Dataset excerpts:

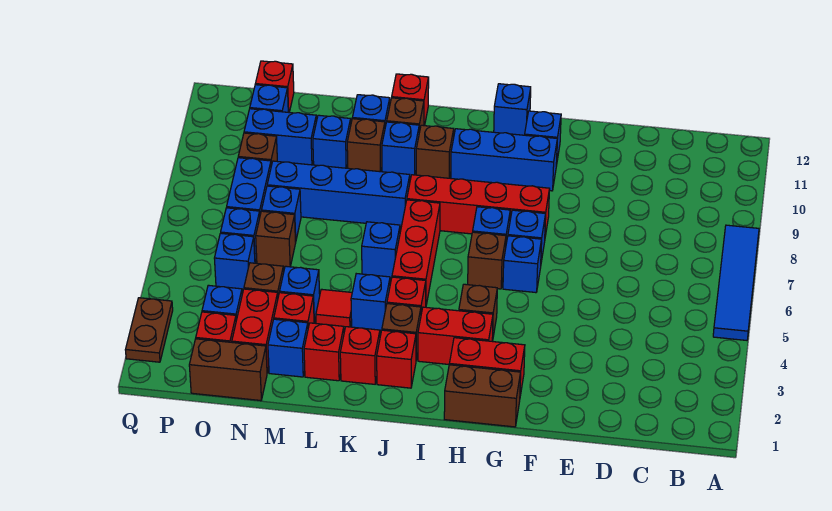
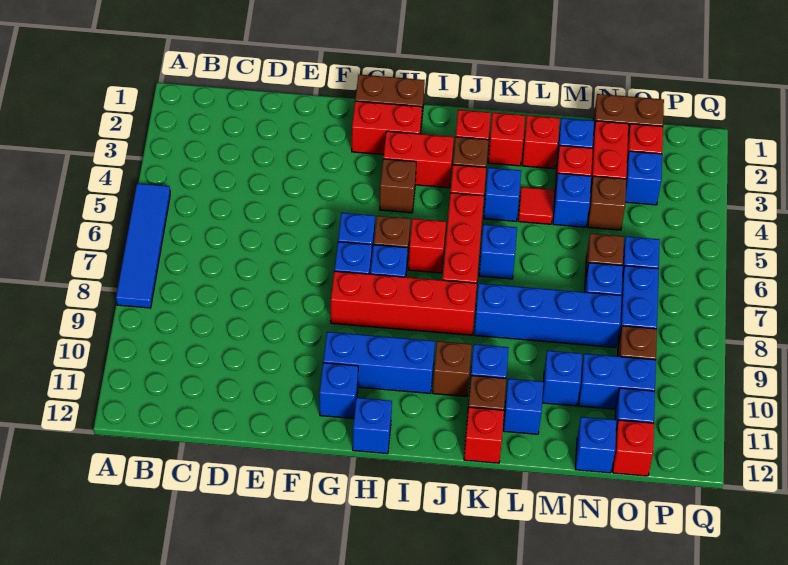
none -> red brick I6 level 1
brown brick L10 level 1 -> none
blue brick O5 level 1 -> blue brick N12 level 1
brown plate Q2:Q3 level 1 -> none

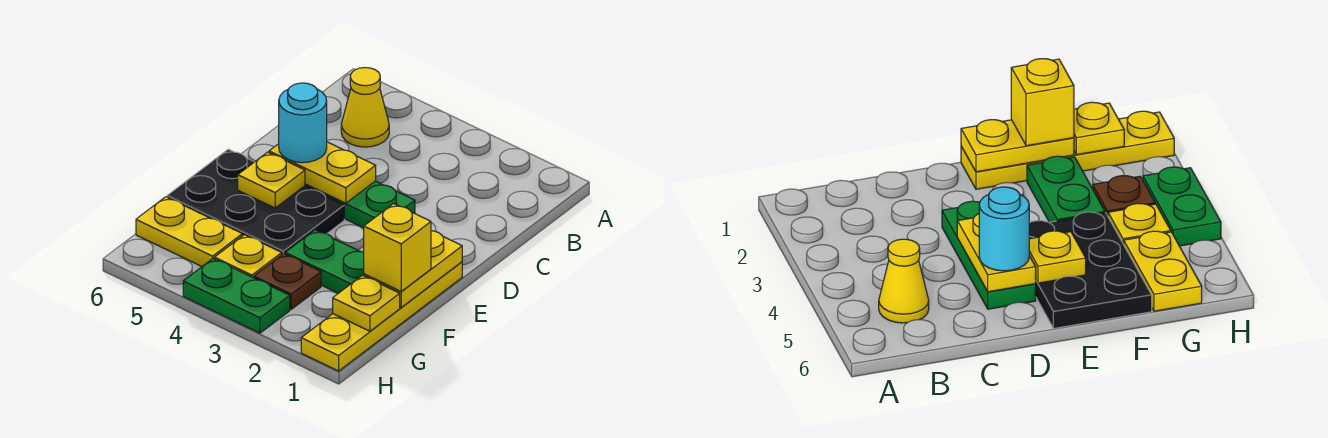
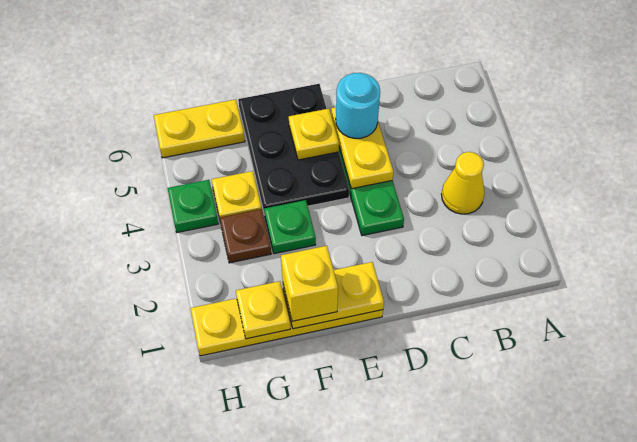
yellow cone B5 level 1 -> yellow cone B3 level 1
green plate F2:F3 level 1 -> green plate F3 level 1
yellow plate G5:G6 level 1 -> yellow plate G6:H6 level 1
green plate H3:H4 level 1 -> green plate H4 level 1

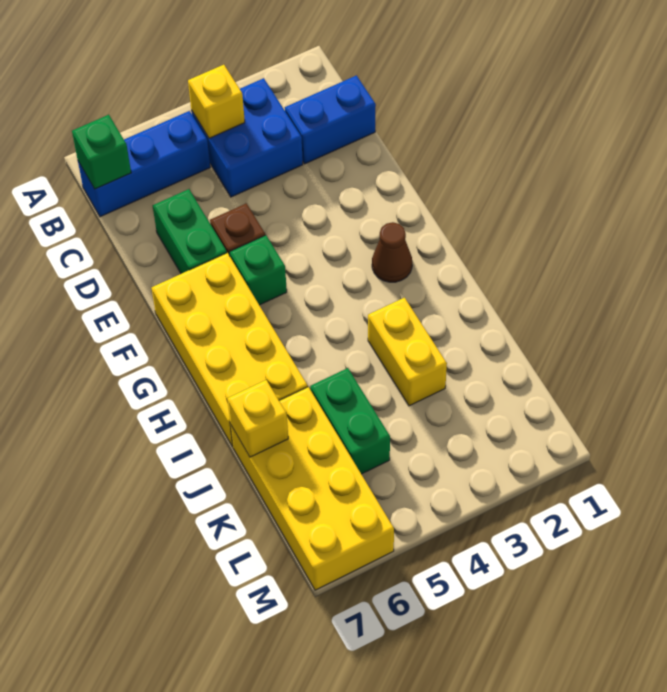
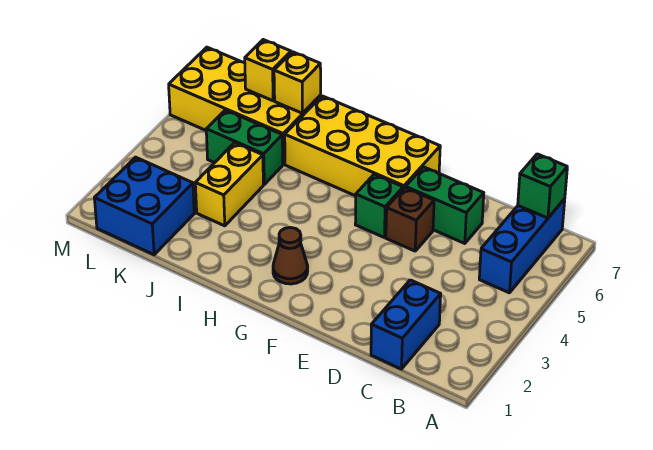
blue brick B3:C4 level 1 -> blue brick K1:L2 level 1
yellow brick B4 level 2 -> yellow brick K7 level 2
yellow brick I3:J3 level 1 -> yellow brick J3:J4 level 1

EXERCISE OBJECTIVE: Please copy the lines above, starting at the one that holds "yellow cone B5" and stopping after the last line, exactly as they appear and minus the pictures.

TASK ANSWER:
yellow cone B5 level 1 -> yellow cone B3 level 1
green plate F2:F3 level 1 -> green plate F3 level 1
yellow plate G5:G6 level 1 -> yellow plate G6:H6 level 1
green plate H3:H4 level 1 -> green plate H4 level 1

blue brick B3:C4 level 1 -> blue brick K1:L2 level 1
yellow brick B4 level 2 -> yellow brick K7 level 2
yellow brick I3:J3 level 1 -> yellow brick J3:J4 level 1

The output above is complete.